- Work to be completed: Count how many lines of the records contain the string "acciaccatura" and give only that number.

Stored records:
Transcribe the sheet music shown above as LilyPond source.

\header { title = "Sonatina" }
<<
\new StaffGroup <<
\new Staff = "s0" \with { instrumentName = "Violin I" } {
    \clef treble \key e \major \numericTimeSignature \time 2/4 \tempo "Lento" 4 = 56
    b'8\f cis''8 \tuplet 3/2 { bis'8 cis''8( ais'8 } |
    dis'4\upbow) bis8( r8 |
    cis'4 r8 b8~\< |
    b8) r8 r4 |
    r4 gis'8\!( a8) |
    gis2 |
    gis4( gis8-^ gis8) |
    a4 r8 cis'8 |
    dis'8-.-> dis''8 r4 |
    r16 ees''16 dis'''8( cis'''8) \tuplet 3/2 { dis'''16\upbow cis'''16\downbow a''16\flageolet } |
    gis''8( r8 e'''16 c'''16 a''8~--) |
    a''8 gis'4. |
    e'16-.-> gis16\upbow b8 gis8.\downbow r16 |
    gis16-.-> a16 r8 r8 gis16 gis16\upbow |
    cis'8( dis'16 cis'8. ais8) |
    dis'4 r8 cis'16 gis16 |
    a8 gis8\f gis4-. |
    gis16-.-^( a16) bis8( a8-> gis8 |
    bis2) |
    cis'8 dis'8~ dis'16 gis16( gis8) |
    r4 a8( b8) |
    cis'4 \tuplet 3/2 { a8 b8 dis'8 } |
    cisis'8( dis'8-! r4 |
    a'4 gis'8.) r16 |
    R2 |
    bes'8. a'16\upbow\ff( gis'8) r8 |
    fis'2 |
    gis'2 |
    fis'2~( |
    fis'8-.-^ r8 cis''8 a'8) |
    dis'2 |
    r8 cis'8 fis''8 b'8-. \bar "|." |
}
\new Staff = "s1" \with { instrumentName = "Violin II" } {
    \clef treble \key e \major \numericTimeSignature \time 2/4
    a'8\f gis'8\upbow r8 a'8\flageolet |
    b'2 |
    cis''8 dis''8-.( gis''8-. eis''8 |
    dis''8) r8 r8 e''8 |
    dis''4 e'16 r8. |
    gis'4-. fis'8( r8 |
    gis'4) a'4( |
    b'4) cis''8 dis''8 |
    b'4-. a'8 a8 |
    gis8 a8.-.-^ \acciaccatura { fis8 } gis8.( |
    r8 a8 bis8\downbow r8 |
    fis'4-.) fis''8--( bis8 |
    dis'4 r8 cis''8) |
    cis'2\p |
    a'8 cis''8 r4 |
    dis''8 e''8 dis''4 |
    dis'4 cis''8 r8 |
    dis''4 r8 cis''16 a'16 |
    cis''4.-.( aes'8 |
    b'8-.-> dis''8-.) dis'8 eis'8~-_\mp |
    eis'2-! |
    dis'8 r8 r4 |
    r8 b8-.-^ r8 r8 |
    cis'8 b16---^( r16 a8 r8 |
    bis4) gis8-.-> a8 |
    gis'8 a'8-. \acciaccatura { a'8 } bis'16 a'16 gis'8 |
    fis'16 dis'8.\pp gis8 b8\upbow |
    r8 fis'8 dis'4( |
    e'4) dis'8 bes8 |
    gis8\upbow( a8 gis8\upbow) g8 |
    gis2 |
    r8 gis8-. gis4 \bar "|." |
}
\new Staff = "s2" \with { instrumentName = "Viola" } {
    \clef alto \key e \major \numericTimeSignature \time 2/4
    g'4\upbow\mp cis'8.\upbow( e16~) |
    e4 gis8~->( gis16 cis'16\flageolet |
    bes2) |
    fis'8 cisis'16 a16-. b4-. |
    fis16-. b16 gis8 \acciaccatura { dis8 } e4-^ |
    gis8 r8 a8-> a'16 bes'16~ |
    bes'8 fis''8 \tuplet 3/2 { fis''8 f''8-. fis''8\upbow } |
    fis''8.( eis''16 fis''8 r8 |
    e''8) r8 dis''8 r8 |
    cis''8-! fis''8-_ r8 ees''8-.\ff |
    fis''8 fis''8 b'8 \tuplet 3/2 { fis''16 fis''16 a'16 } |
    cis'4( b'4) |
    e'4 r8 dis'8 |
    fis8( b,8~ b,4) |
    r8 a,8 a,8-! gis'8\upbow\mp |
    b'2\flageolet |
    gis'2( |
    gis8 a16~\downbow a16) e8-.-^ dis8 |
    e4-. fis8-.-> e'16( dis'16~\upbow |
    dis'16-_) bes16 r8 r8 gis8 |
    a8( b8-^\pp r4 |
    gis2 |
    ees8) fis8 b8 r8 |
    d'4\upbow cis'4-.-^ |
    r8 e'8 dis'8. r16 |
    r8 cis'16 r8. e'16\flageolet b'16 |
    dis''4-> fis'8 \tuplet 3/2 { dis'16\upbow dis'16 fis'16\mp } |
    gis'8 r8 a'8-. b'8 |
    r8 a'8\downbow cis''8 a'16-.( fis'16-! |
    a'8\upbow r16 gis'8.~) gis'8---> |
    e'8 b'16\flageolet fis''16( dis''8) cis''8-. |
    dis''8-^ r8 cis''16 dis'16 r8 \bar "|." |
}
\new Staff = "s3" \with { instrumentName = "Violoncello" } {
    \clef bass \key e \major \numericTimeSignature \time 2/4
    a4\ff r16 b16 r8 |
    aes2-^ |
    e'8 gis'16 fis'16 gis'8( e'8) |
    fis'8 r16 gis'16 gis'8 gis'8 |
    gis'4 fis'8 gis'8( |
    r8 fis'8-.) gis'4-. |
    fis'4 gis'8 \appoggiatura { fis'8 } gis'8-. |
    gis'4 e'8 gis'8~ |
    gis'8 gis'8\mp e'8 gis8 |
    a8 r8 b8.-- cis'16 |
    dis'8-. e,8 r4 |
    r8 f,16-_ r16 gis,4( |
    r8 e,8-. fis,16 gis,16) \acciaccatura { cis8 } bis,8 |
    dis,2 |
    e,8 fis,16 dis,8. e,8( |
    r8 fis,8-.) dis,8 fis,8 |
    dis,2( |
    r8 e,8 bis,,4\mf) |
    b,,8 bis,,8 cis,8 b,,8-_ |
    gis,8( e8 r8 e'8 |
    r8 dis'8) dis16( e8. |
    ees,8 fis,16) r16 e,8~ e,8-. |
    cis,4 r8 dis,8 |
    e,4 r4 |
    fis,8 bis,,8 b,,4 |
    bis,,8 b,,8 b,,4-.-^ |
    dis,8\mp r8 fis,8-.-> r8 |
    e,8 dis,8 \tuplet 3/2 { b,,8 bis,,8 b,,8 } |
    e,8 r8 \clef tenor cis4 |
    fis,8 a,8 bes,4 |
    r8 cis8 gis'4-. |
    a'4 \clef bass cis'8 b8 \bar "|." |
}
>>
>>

- Correct output: 4